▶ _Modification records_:
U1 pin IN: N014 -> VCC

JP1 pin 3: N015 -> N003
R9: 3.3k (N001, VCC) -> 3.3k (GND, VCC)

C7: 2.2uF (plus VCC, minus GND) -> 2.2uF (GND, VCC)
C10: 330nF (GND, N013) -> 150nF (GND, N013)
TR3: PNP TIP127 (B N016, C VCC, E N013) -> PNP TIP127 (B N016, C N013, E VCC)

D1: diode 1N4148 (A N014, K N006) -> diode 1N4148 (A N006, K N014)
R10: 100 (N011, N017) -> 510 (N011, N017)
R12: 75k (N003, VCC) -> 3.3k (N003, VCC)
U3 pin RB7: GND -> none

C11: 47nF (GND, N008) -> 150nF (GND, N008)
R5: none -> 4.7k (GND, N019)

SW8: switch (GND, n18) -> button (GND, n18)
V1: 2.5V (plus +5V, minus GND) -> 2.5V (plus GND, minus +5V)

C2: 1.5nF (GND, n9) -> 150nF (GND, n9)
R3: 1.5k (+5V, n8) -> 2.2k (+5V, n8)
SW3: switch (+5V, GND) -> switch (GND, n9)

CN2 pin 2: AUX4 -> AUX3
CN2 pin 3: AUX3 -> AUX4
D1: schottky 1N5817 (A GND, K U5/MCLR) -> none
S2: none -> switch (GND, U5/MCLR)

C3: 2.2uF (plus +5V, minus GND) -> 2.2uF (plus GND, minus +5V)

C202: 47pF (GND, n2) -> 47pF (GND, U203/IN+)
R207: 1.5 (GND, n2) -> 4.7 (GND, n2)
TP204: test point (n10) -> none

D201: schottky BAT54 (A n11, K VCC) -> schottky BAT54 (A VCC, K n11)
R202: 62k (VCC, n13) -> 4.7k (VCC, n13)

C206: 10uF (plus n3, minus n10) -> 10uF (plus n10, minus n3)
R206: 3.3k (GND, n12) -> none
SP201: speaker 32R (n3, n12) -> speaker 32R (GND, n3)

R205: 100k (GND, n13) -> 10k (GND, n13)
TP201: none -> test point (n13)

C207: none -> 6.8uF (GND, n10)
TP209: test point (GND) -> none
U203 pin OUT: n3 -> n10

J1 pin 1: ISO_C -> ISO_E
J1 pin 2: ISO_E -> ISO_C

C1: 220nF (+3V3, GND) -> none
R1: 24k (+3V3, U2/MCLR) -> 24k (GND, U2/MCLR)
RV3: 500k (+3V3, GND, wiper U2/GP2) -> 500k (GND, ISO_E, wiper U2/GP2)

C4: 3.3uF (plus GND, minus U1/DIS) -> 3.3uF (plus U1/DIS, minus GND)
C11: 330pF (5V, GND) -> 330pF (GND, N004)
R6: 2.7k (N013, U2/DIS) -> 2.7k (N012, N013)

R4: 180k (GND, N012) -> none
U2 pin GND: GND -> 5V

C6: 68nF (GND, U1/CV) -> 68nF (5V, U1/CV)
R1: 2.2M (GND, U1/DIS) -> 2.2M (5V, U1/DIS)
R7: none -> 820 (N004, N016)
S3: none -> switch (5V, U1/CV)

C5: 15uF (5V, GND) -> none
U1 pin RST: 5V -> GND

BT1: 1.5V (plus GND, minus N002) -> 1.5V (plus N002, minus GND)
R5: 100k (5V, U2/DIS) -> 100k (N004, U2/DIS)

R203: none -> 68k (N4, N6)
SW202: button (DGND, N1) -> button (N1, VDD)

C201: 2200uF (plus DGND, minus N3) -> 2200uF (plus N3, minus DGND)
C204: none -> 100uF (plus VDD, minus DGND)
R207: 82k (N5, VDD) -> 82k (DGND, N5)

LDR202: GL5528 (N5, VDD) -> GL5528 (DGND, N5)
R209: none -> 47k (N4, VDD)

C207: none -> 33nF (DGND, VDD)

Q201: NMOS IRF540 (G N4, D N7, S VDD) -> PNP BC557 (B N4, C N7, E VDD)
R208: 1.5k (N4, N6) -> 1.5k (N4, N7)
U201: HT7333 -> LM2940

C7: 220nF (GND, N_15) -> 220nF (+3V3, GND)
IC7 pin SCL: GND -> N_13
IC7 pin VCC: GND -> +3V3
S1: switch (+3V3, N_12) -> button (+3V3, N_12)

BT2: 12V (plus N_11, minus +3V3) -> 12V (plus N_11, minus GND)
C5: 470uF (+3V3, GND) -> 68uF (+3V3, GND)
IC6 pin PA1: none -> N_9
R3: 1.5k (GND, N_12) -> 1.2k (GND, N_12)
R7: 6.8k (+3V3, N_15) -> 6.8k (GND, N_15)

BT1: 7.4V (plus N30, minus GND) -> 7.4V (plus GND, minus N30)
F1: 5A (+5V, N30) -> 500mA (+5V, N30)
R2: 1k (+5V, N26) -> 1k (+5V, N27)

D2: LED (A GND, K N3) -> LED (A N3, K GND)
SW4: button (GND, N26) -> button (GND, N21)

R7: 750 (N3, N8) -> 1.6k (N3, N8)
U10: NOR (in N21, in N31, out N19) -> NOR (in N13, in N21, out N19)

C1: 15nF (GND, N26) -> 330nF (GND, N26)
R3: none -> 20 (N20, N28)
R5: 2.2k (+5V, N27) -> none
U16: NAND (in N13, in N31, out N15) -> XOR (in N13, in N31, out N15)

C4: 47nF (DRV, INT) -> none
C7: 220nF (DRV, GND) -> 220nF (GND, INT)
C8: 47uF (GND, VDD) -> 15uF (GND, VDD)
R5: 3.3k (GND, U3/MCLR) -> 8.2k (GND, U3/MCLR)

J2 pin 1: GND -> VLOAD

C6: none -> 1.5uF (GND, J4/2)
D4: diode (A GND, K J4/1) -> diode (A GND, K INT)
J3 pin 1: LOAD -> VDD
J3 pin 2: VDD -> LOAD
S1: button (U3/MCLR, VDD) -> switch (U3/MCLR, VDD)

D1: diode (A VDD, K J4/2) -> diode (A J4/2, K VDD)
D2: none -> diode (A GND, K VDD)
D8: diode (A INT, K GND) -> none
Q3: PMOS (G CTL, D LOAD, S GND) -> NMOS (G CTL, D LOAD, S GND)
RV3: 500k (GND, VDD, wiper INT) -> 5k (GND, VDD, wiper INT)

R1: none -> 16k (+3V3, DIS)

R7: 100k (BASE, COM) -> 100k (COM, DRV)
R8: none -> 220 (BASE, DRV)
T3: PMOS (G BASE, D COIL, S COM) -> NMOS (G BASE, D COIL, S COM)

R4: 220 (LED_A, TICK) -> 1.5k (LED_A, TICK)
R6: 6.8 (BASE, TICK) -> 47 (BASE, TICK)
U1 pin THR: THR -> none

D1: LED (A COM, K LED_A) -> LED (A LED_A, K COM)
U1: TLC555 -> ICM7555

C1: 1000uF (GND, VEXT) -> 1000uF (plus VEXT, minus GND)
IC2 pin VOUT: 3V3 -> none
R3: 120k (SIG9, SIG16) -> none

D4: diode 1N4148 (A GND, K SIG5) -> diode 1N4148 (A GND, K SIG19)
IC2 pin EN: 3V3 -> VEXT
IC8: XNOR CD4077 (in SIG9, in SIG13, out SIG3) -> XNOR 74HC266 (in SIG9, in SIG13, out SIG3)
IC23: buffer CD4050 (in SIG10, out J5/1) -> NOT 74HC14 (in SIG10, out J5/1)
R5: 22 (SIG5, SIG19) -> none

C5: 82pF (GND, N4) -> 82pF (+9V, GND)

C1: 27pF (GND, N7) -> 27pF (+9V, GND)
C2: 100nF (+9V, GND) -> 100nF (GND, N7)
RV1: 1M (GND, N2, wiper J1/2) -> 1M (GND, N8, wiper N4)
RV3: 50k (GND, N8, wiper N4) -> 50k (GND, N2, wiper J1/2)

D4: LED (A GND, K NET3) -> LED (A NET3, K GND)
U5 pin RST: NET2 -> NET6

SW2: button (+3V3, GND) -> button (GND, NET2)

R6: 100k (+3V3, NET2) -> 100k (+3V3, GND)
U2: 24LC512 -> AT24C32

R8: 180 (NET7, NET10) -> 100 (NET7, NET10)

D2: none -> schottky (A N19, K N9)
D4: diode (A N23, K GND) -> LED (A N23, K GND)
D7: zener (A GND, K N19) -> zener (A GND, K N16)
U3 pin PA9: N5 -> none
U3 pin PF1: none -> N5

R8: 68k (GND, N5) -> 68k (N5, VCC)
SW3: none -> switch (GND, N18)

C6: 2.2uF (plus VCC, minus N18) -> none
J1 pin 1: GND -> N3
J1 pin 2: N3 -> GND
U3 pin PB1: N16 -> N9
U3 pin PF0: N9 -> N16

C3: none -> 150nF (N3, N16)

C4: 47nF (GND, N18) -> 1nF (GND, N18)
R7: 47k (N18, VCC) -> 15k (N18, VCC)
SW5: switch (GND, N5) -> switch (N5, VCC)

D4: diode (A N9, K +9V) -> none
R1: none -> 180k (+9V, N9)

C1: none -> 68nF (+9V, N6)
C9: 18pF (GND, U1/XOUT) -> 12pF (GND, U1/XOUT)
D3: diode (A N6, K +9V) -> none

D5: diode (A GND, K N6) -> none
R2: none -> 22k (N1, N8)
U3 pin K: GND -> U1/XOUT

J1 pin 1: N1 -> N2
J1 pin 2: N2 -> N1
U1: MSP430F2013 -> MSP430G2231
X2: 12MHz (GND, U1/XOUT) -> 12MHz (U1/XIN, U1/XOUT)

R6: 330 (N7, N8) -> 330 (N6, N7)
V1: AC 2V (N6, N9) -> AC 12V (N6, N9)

▶ _PROBLEM STATEMENT_: Of the entries above, repeat exactly the lines between the line with "C1: 220nF (+3V3, GND) -> none" and the line with "C11: 330pF (5V, GND) -> 330pF (GND, N004)", inclusive, and no others.

▶ _FINISHED TASK_:
C1: 220nF (+3V3, GND) -> none
R1: 24k (+3V3, U2/MCLR) -> 24k (GND, U2/MCLR)
RV3: 500k (+3V3, GND, wiper U2/GP2) -> 500k (GND, ISO_E, wiper U2/GP2)

C4: 3.3uF (plus GND, minus U1/DIS) -> 3.3uF (plus U1/DIS, minus GND)
C11: 330pF (5V, GND) -> 330pF (GND, N004)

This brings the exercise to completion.